The entries that follow must be given again exactly, with the pictures excluded.

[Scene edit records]
- - - - -

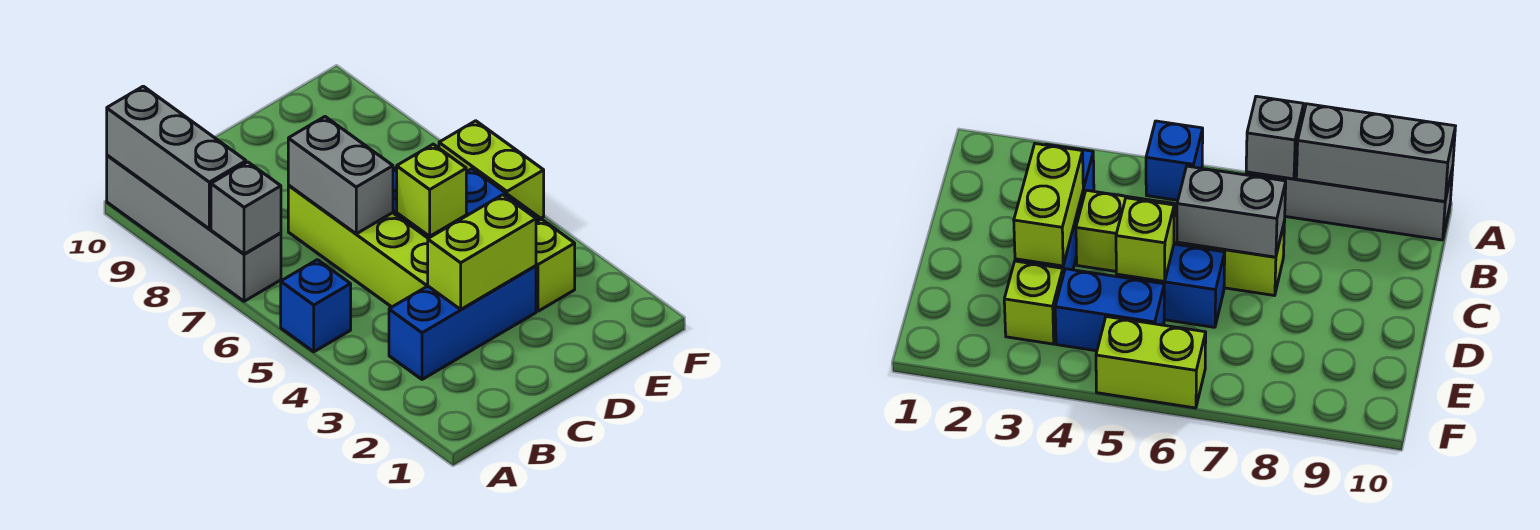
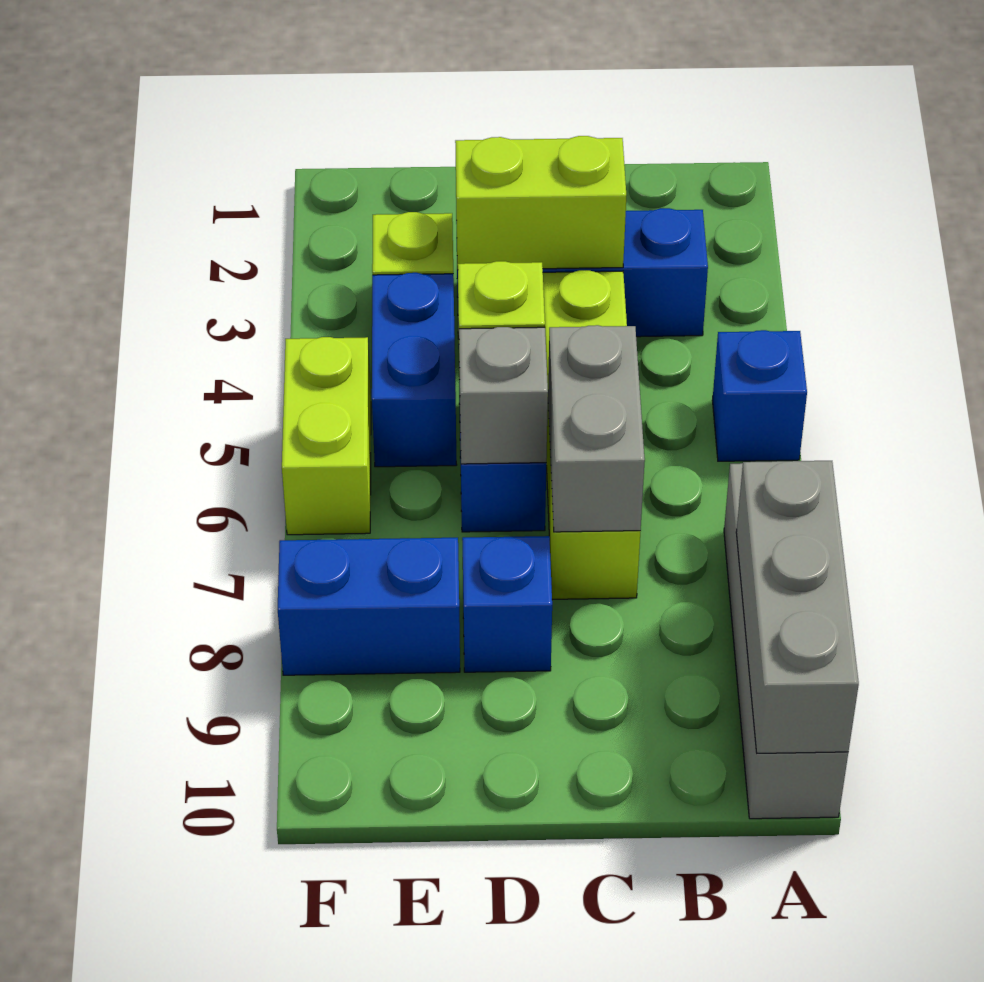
grey brick A7 level 2 -> grey brick D6 level 2
none -> blue brick D8 level 1
none -> blue brick E8:F8 level 1

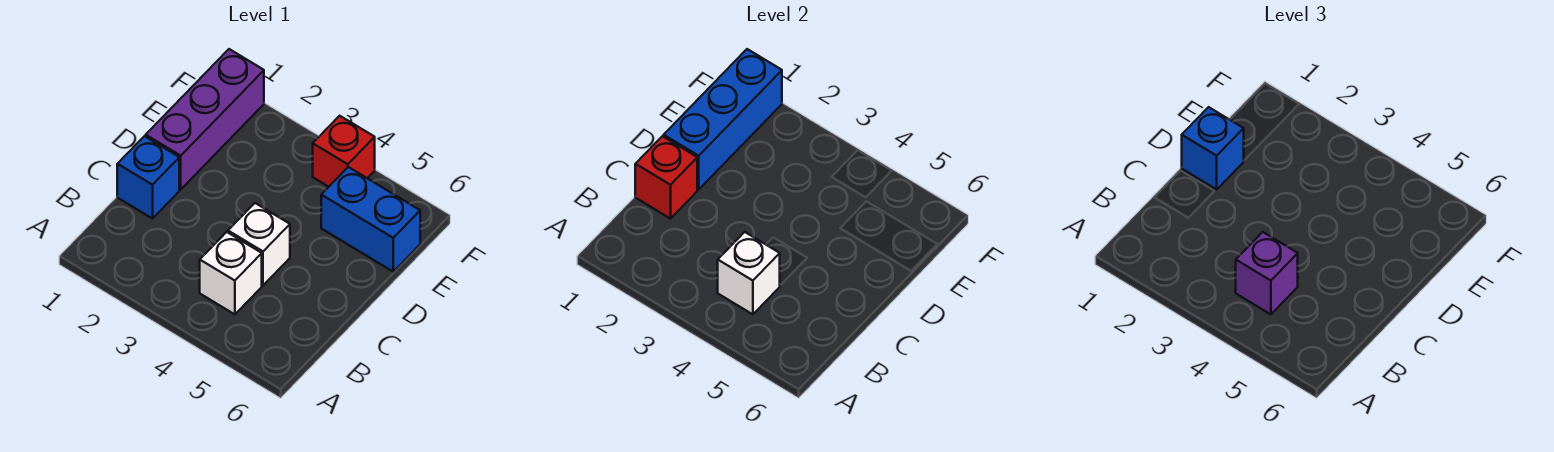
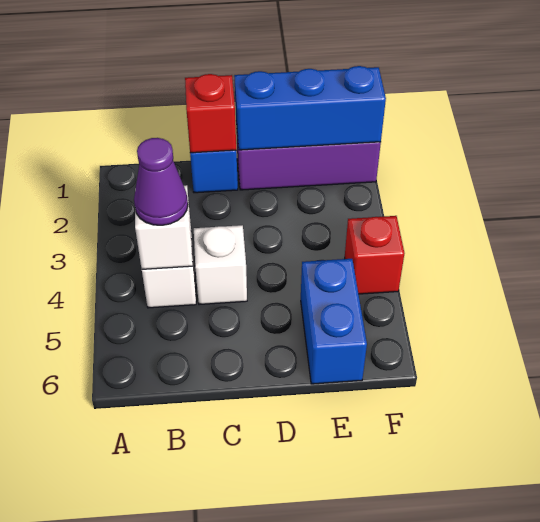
purple brick B4 level 3 -> purple cone B4 level 3
blue brick D1 level 3 -> none

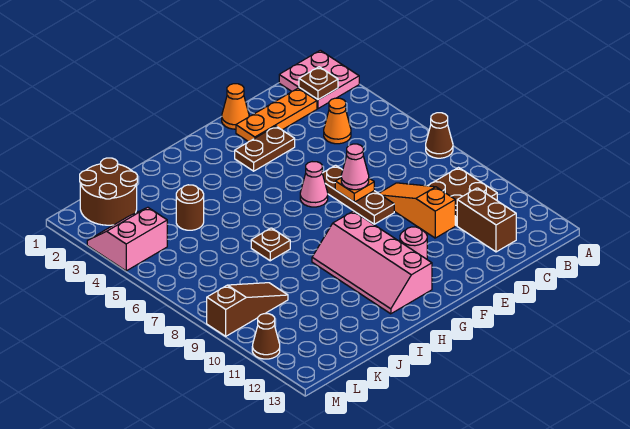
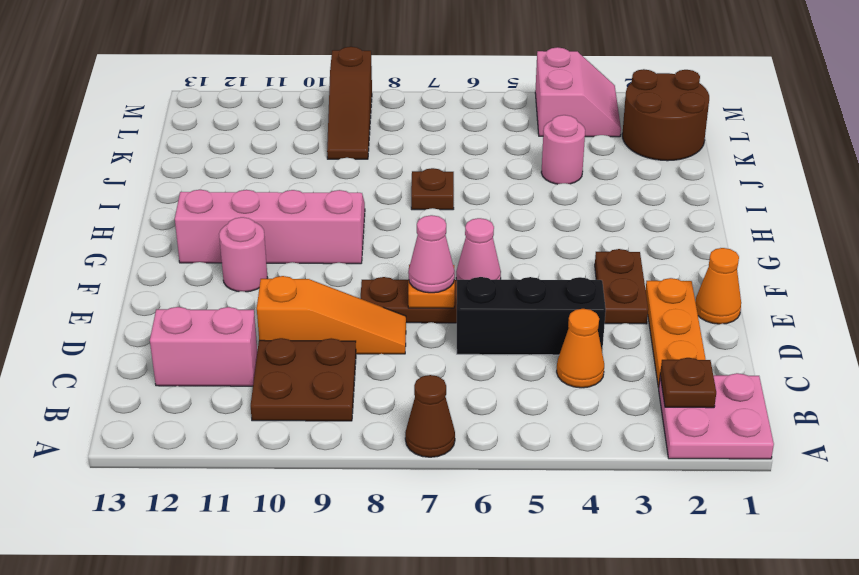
brown brick C11:C12 level 1 -> pink brick C11:C12 level 1
none -> black brick D4:D6 level 1
brown round brick J4 level 1 -> pink round brick J4 level 1
brown cone M11 level 1 -> none

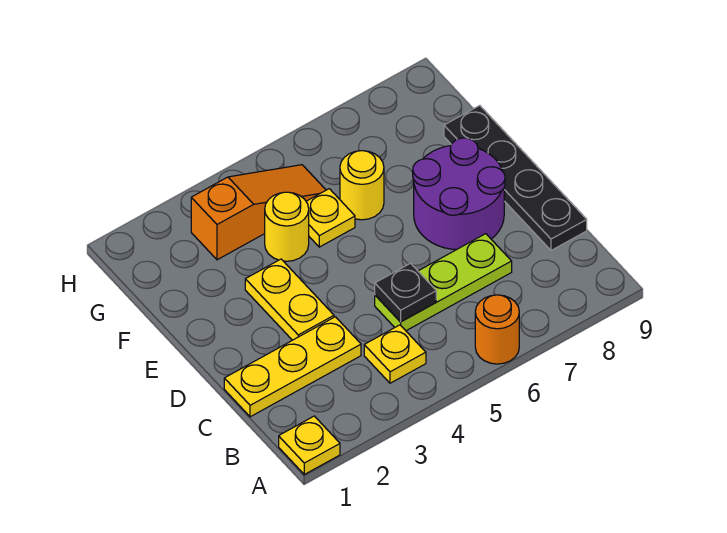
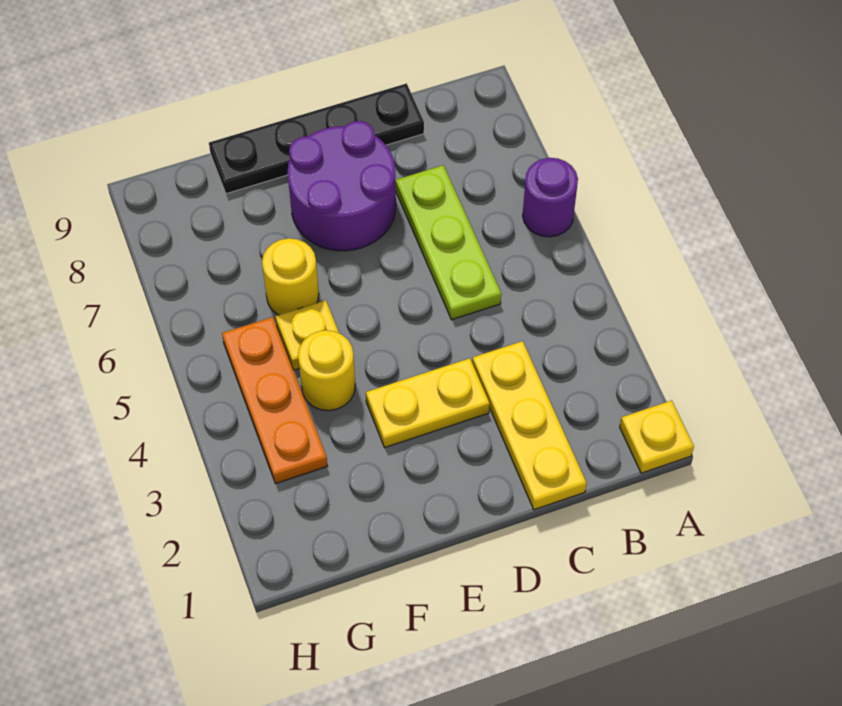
orange round brick A6 level 1 -> purple round brick A6 level 1
yellow plate B4 level 1 -> none
black plate C5 level 2 -> none
orange slope G3:G5 level 1 top 3 -> orange plate G3:G5 level 1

- - - - -

| Exercise result |
grey brick A7 level 2 -> grey brick D6 level 2
none -> blue brick D8 level 1
none -> blue brick E8:F8 level 1

purple brick B4 level 3 -> purple cone B4 level 3
blue brick D1 level 3 -> none

brown brick C11:C12 level 1 -> pink brick C11:C12 level 1
none -> black brick D4:D6 level 1
brown round brick J4 level 1 -> pink round brick J4 level 1
brown cone M11 level 1 -> none

orange round brick A6 level 1 -> purple round brick A6 level 1
yellow plate B4 level 1 -> none
black plate C5 level 2 -> none
orange slope G3:G5 level 1 top 3 -> orange plate G3:G5 level 1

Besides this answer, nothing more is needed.